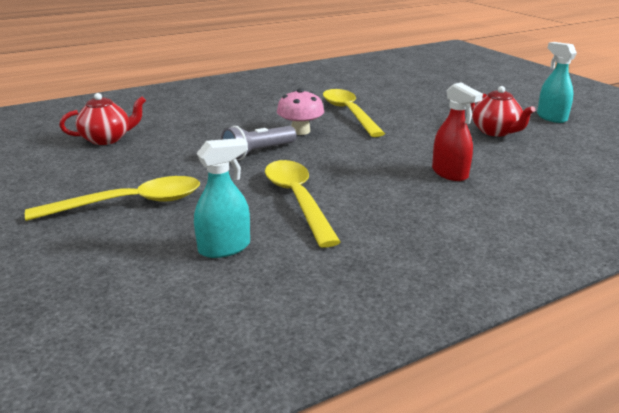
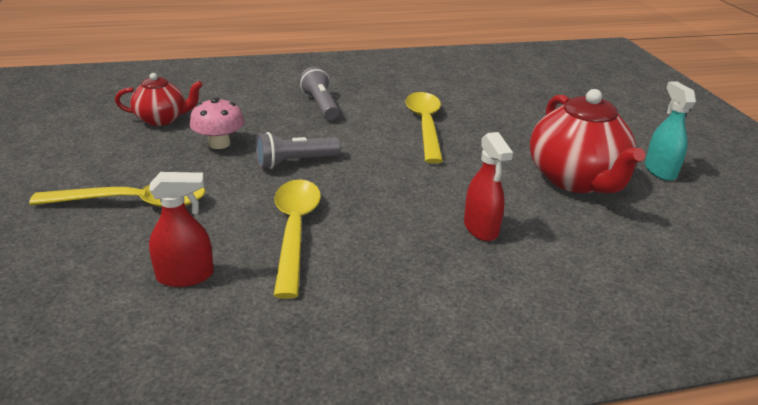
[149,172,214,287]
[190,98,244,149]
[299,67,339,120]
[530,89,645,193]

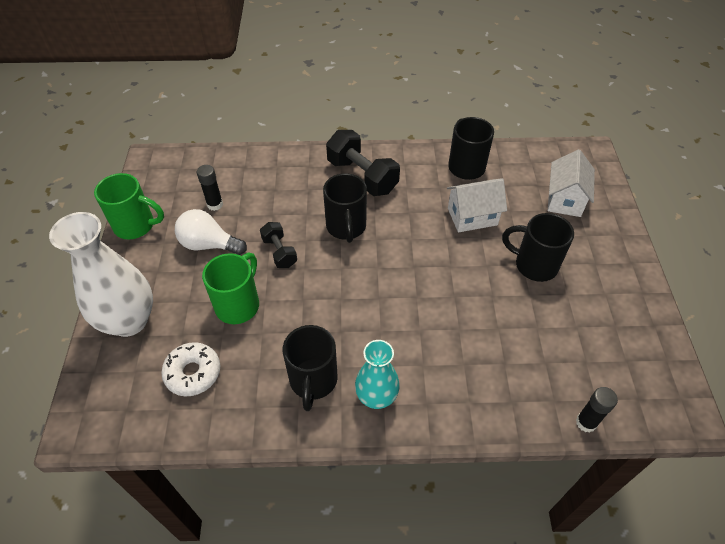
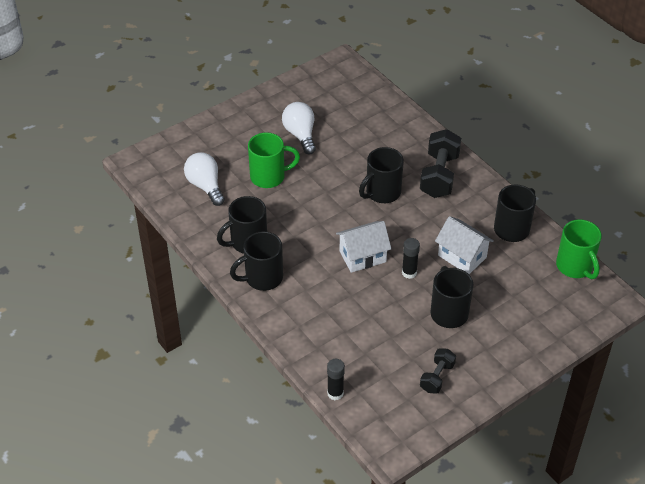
[184,153,225,206]
[230,231,283,291]
[336,221,391,273]
[402,238,420,279]
[420,348,456,394]
[556,219,602,279]
[49,212,153,337] (first image)

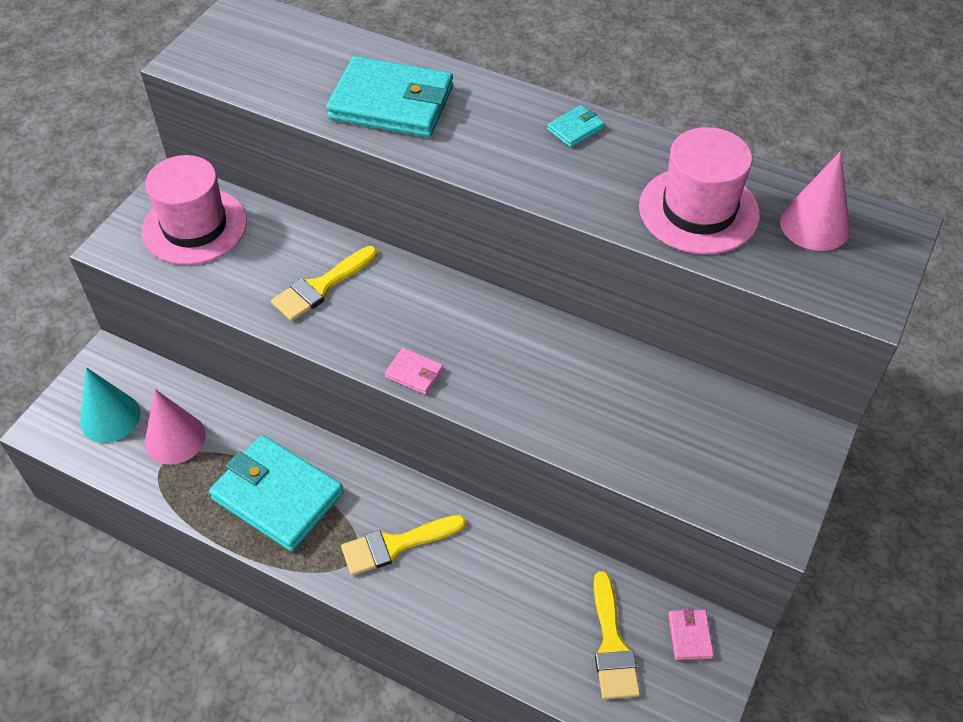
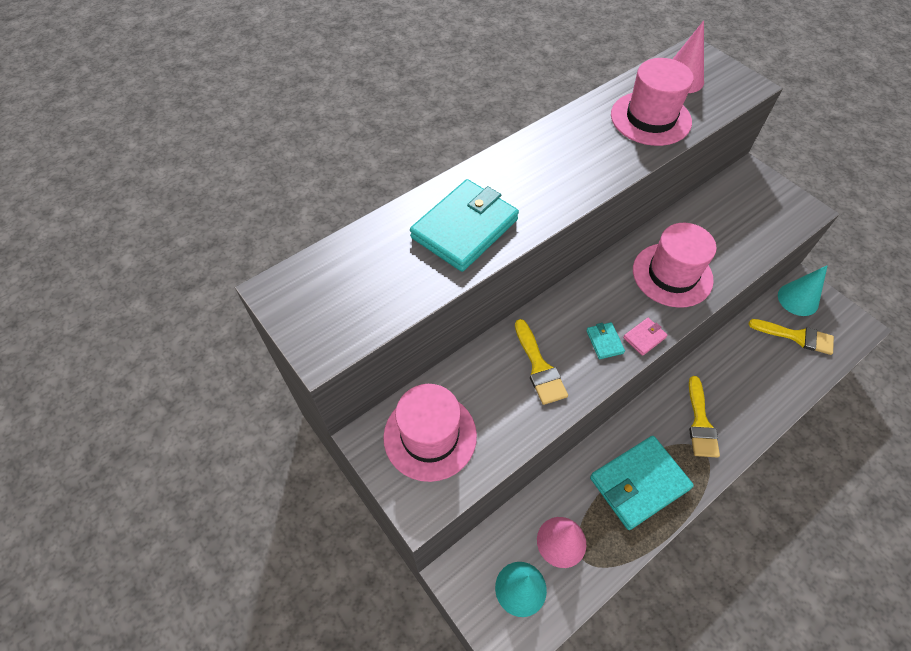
[586,322,625,359]
[633,223,717,308]
[778,265,828,316]

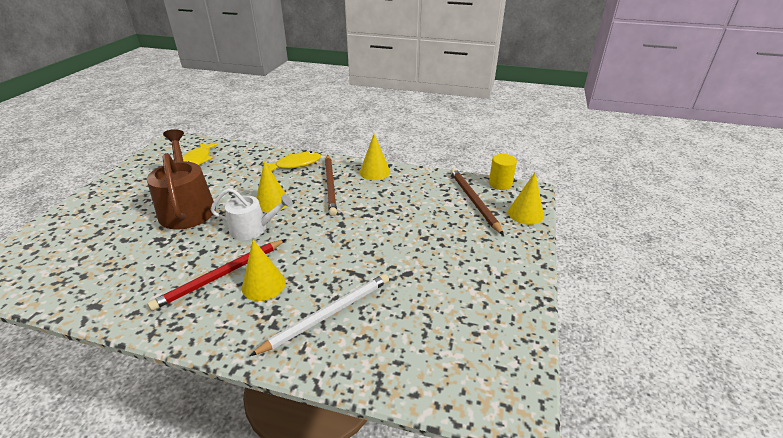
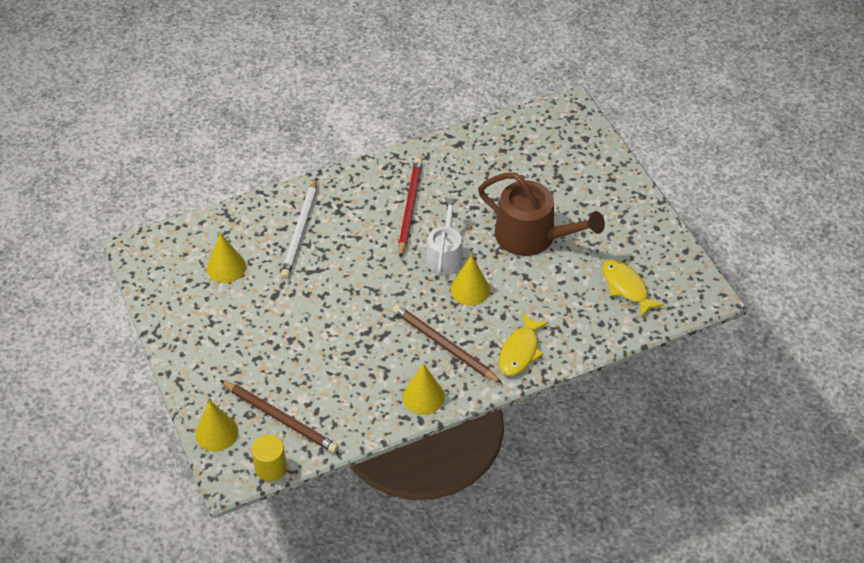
[207,233,246,283]
[425,198,463,274]

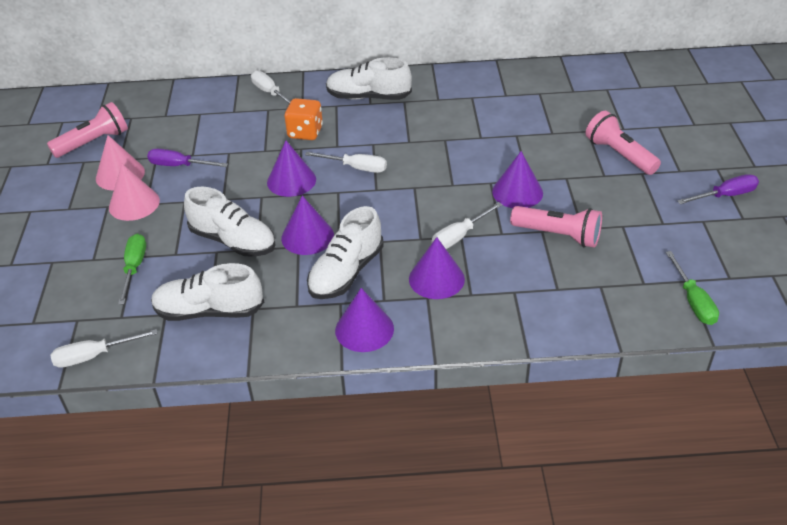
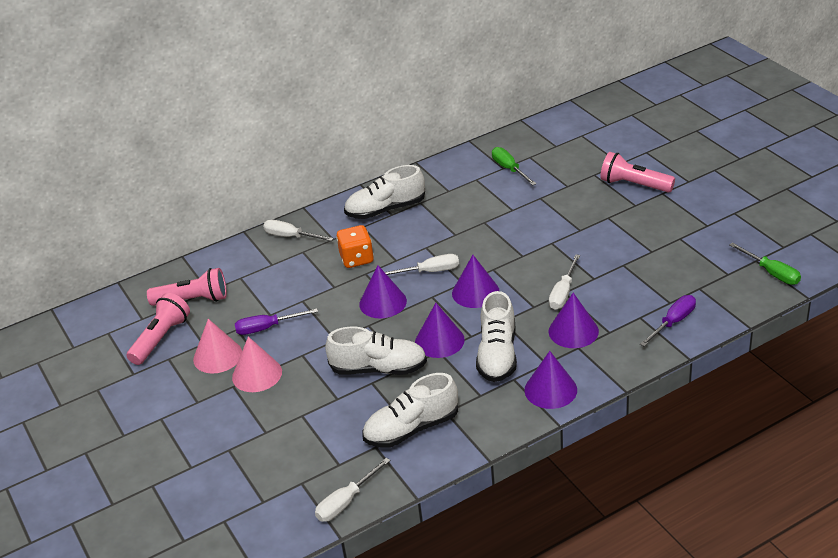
[147,268,227,306]
[452,255,499,308]
[492,147,536,185]
[640,295,696,347]

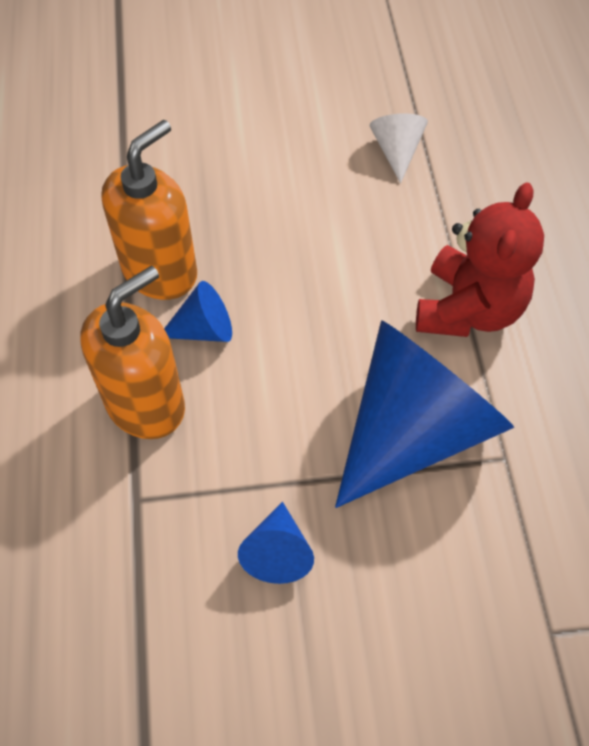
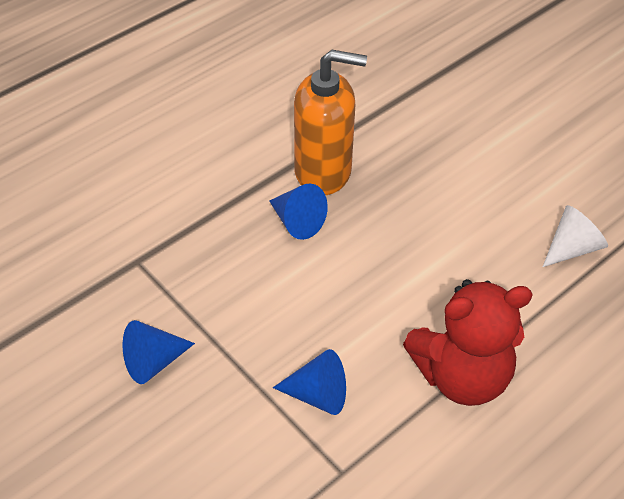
[273,349,346,415]
[80,266,185,439] (first image)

= Your instructions =
Nothing but the pictures is to be left out; the rest of the listing should be copied exactly.

= Solved problem =
[149,172,214,287]
[190,98,244,149]
[299,67,339,120]
[530,89,645,193]

[184,153,225,206]
[230,231,283,291]
[336,221,391,273]
[402,238,420,279]
[420,348,456,394]
[556,219,602,279]
[49,212,153,337] (first image)

[586,322,625,359]
[633,223,717,308]
[778,265,828,316]

[207,233,246,283]
[425,198,463,274]

[147,268,227,306]
[452,255,499,308]
[492,147,536,185]
[640,295,696,347]

[273,349,346,415]
[80,266,185,439] (first image)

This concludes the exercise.